# [Data in this exercise]

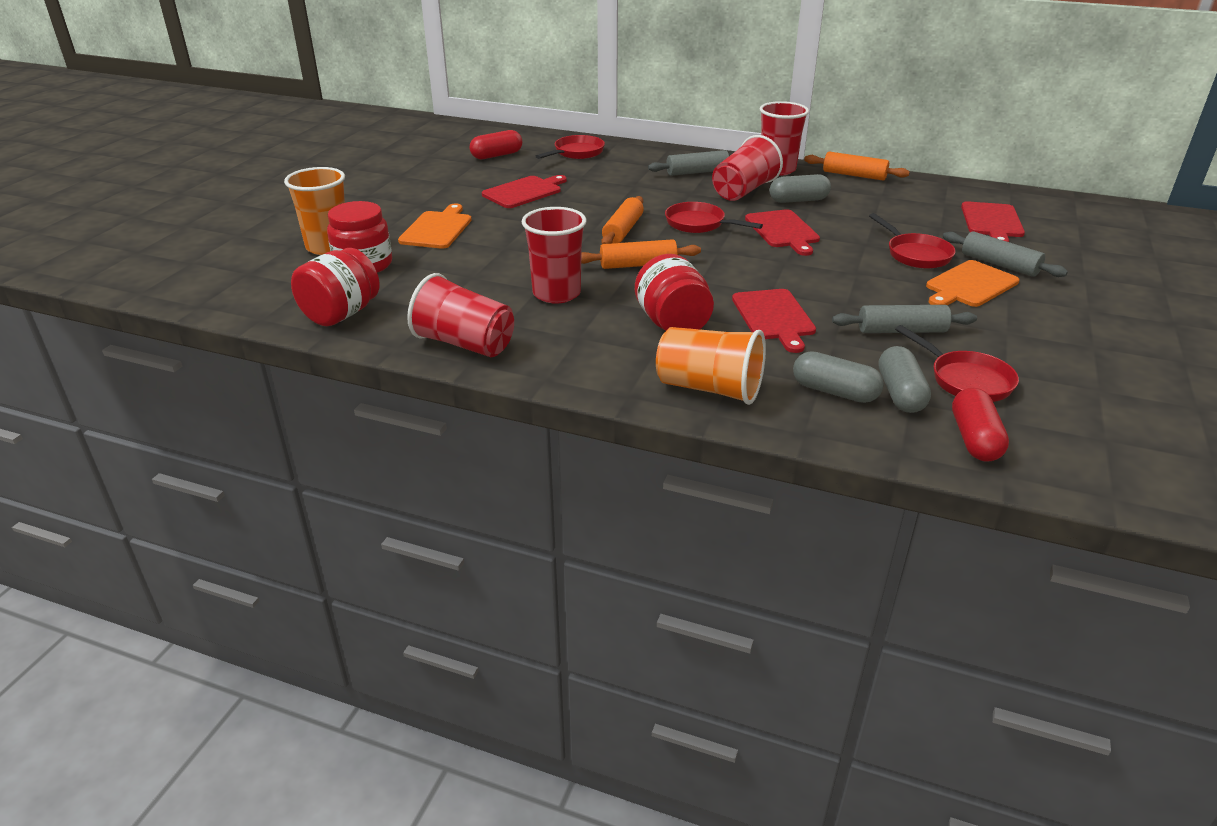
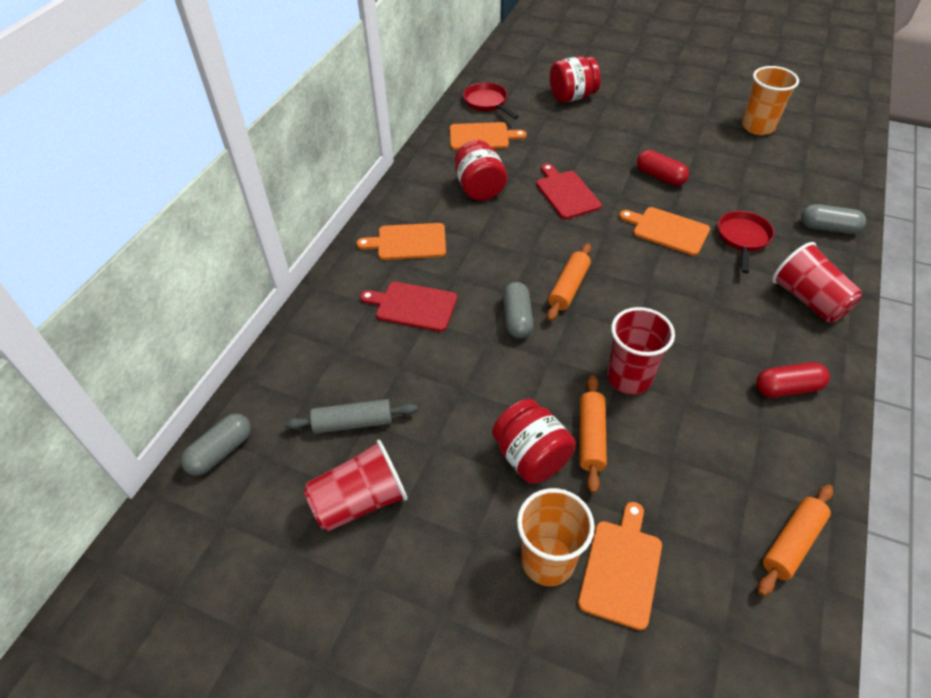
grey rolling pin: 3 -> 1
orange cutting board: 2 -> 4
red cup: 4 -> 3
red cutting board: 4 -> 2
red pan: 4 -> 2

# [Aim of the task]
Reproduce every record in full. Leave out the images.

# [Answer area]
grey rolling pin: 3 -> 1
orange cutting board: 2 -> 4
red cup: 4 -> 3
red cutting board: 4 -> 2
red pan: 4 -> 2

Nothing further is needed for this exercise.